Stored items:
┄┄┄┄┄┄
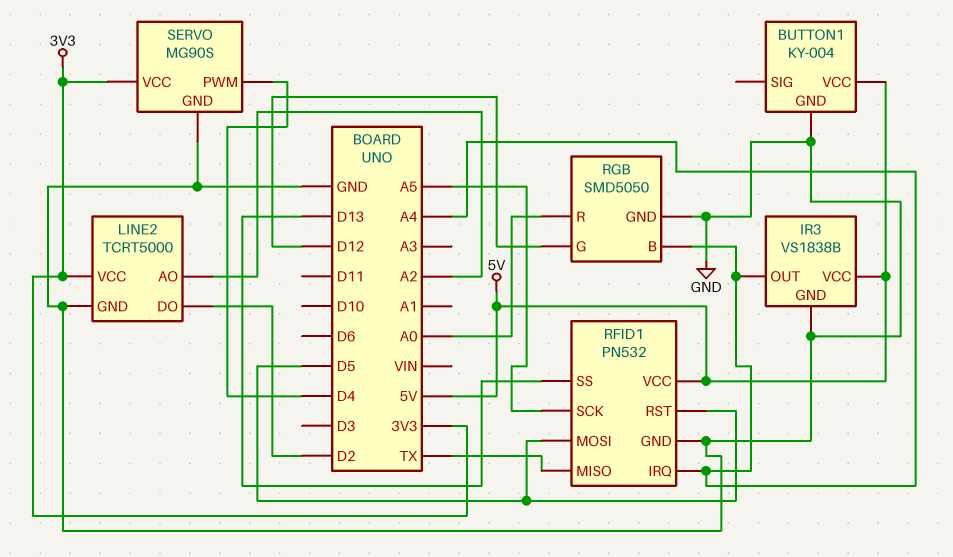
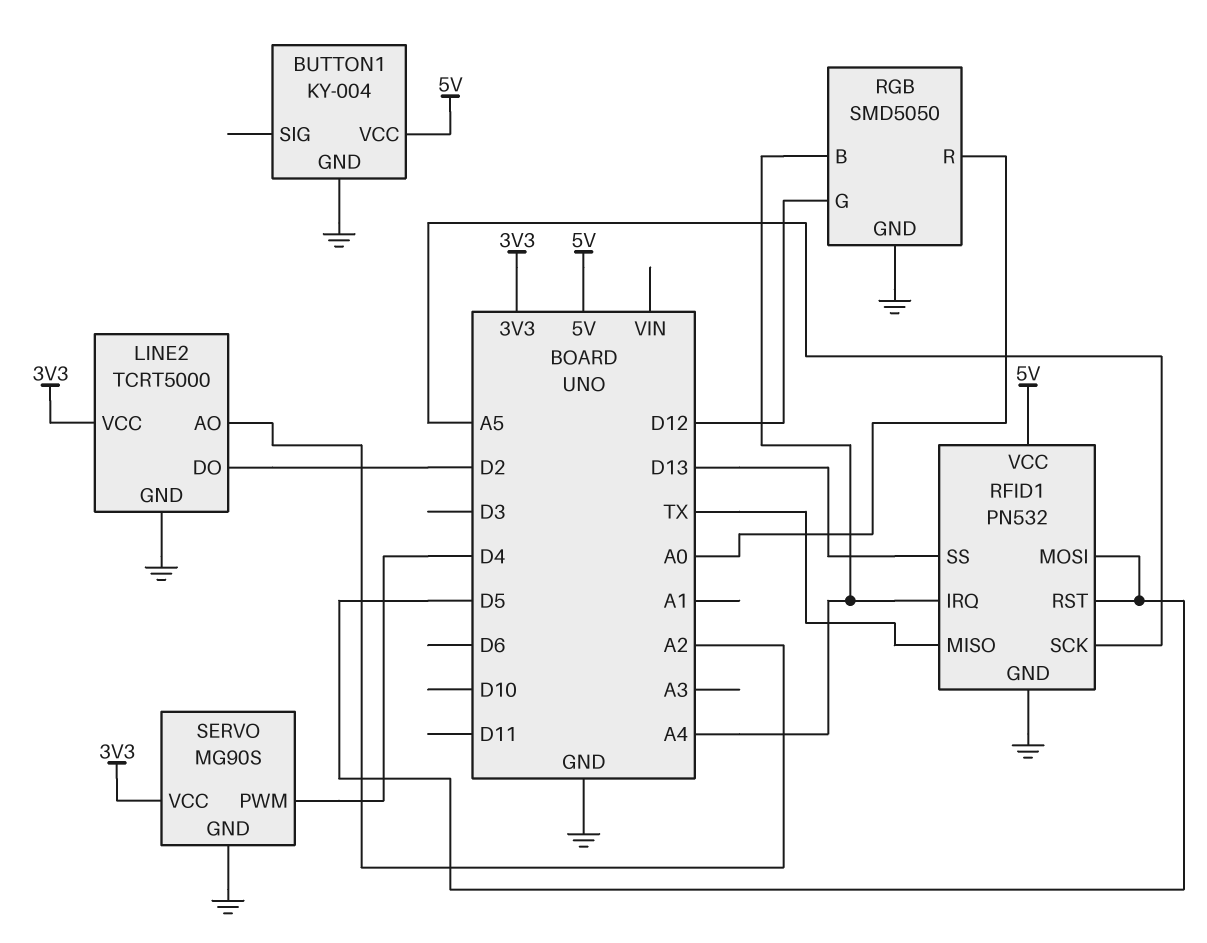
IR3: VS1838B -> none
IR3 pin GND: GND -> none
IR3 pin OUT: A4 -> none
IR3 pin VCC: 5V -> none

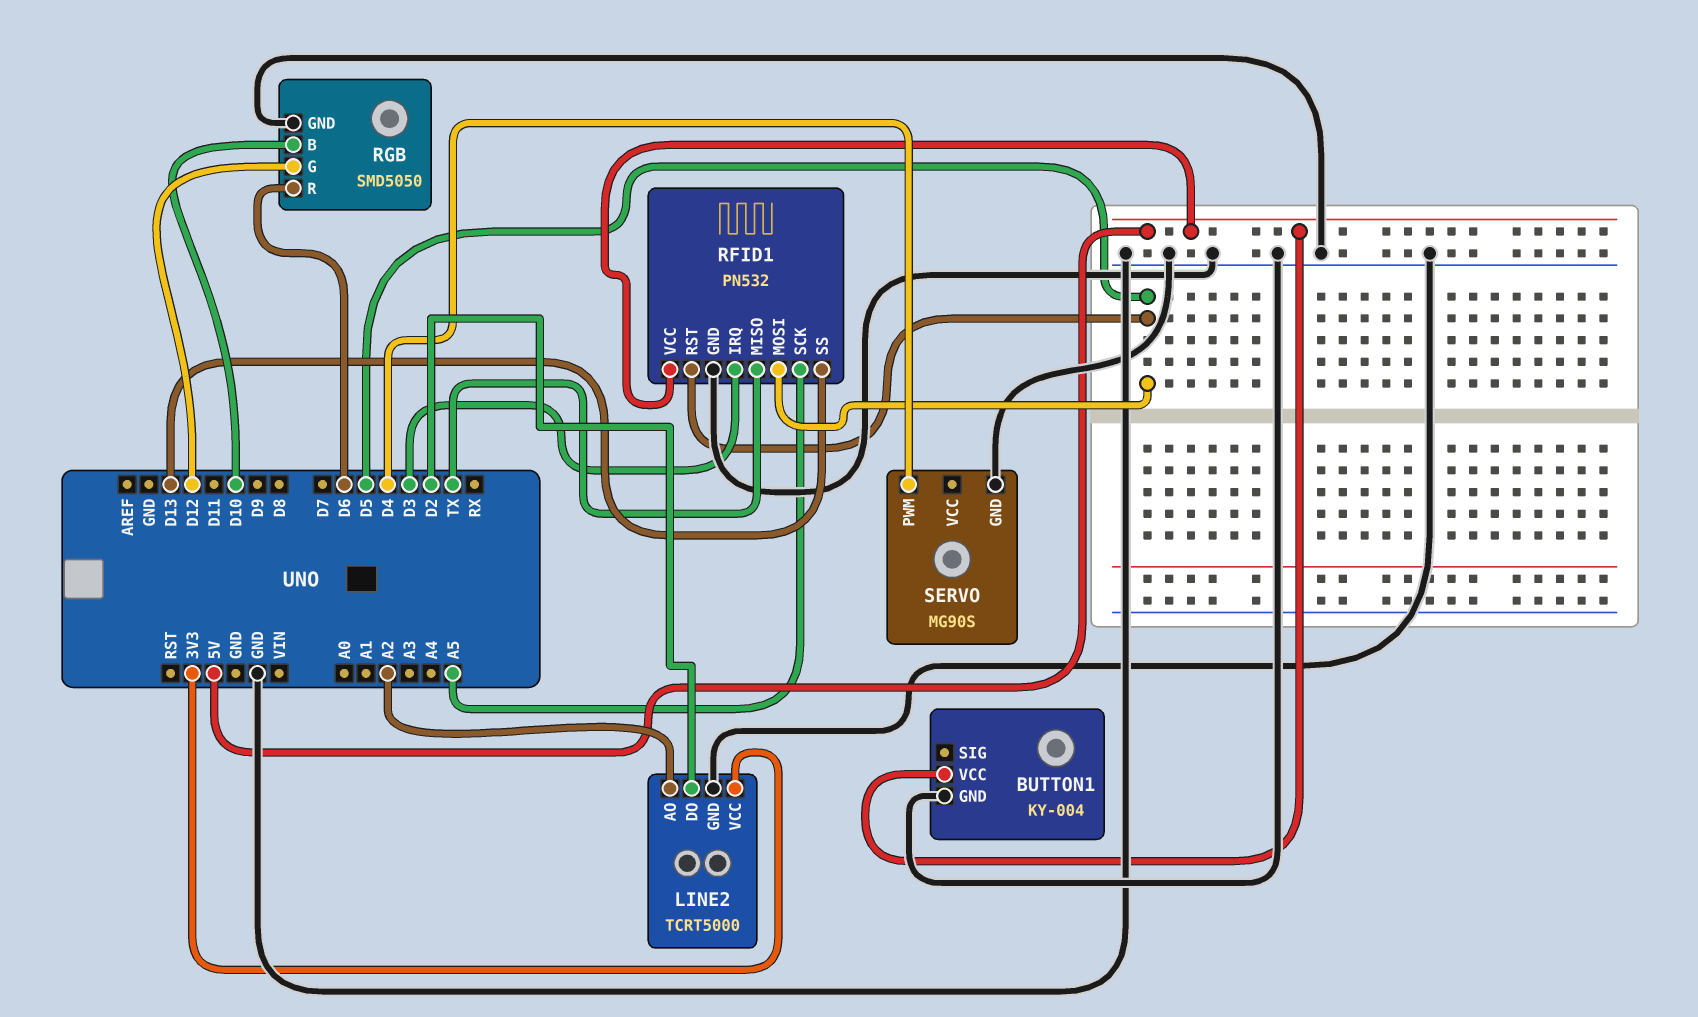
RFID1 pin IRQ: A4 -> D3
RGB pin B: A4 -> D10
RGB pin R: A0 -> D6
SERVO pin VCC: 3V3 -> none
┄┄┄┄┄┄
What the exercise asks
Write the records out again exactly as shown above, keeping no pictures.

Result
IR3: VS1838B -> none
IR3 pin GND: GND -> none
IR3 pin OUT: A4 -> none
IR3 pin VCC: 5V -> none

RFID1 pin IRQ: A4 -> D3
RGB pin B: A4 -> D10
RGB pin R: A0 -> D6
SERVO pin VCC: 3V3 -> none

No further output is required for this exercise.